A single number is required: the count of lines in the records below that contain the word "yellow".

==================================================

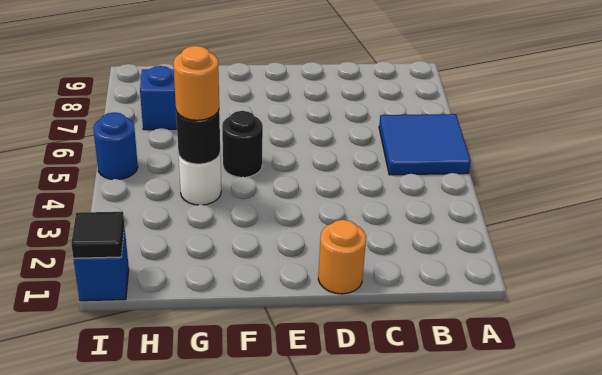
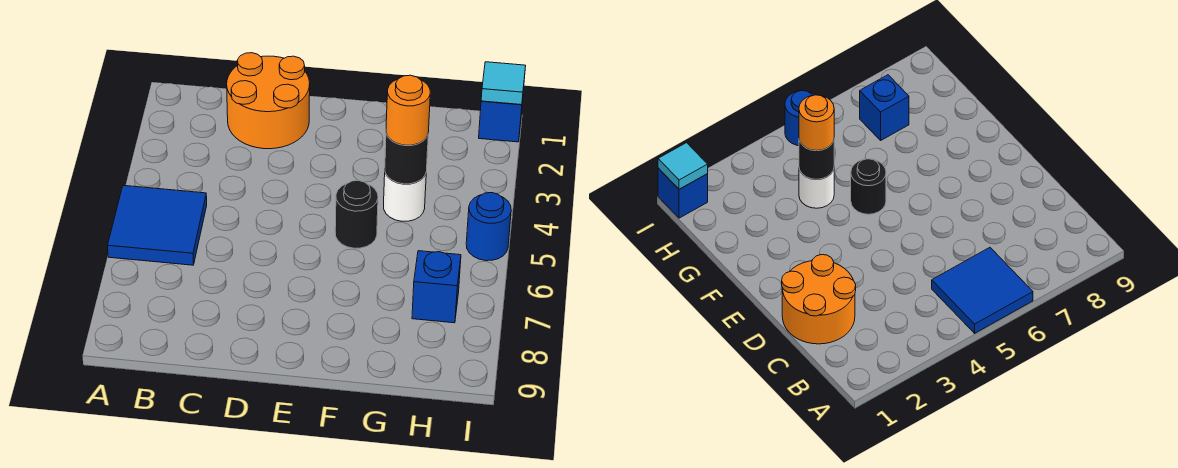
orange round brick D1 level 1 -> orange round brick C1:D2 level 1
black tile I1 level 2 -> cyan tile I1 level 2

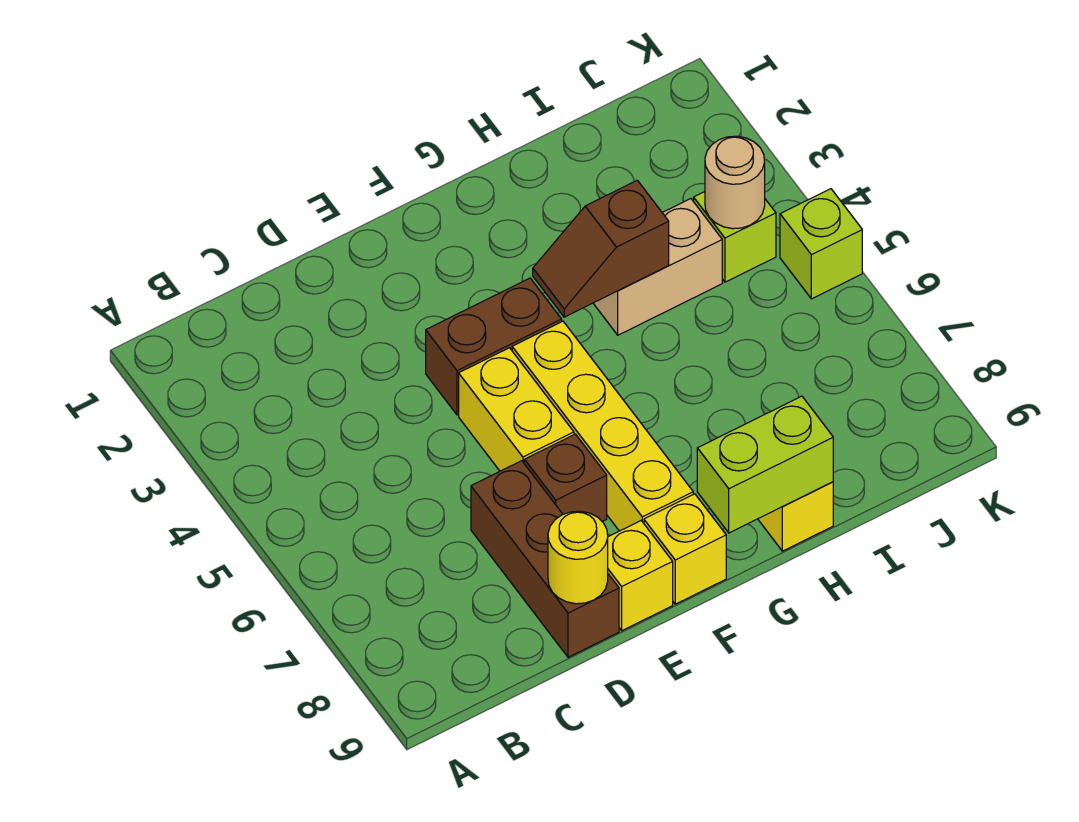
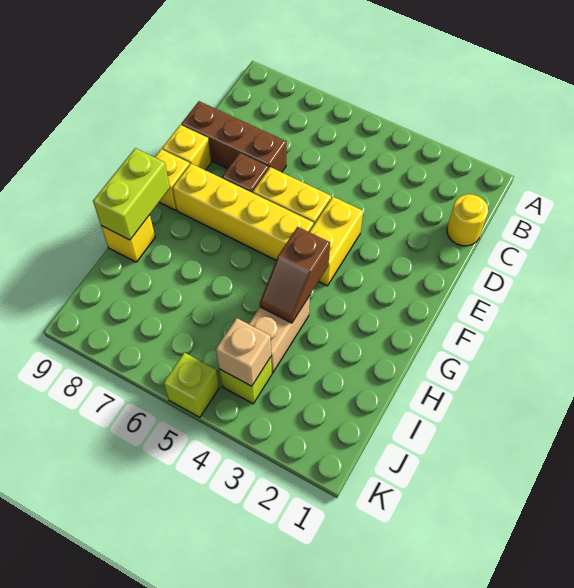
yellow round brick D9 level 2 -> yellow round brick C1 level 1
brown brick E4:F4 level 1 -> yellow brick E4:F4 level 1
brown slope G4:H4 level 2 top H -> brown slope G4:H4 level 2 top G
tan round brick J4 level 2 -> tan brick J4 level 2

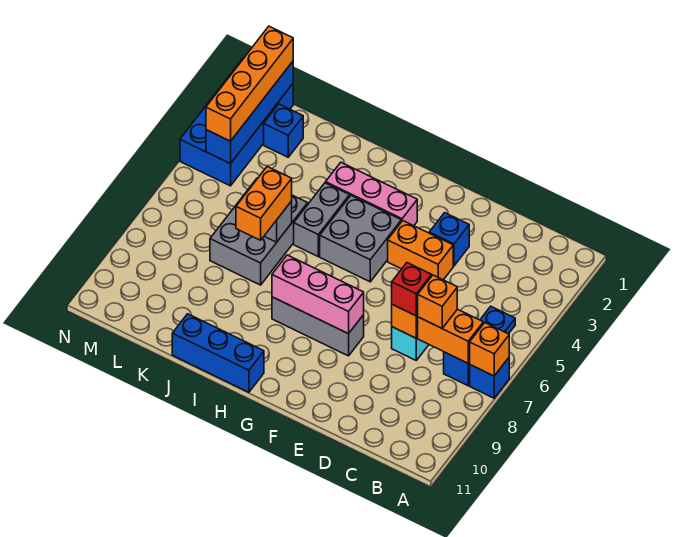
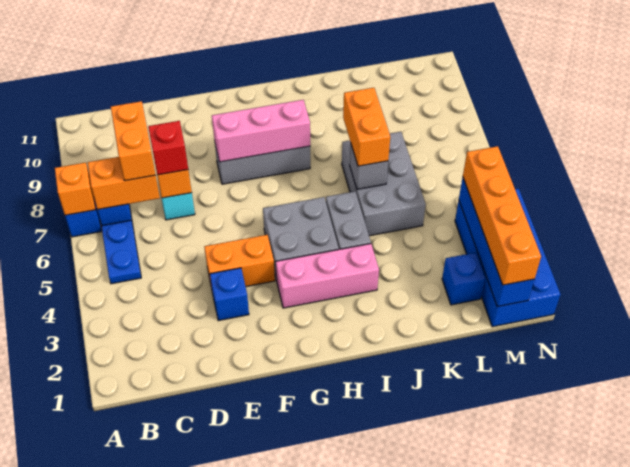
orange brick C7 level 3 -> orange brick C7:C8 level 3
blue brick H11:J11 level 1 -> none

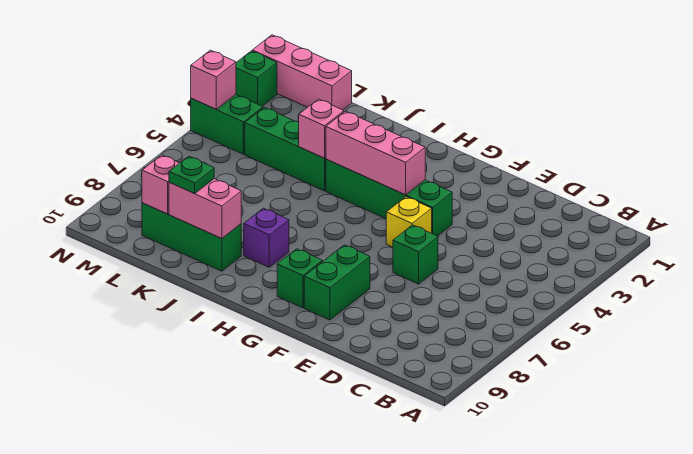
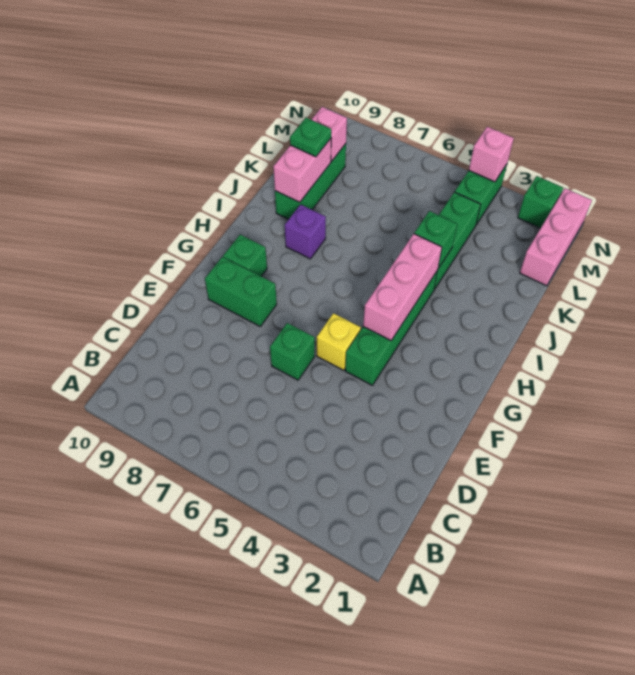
pink brick J4 level 2 -> green brick J4 level 2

==================================================

▸ **Final answer**
2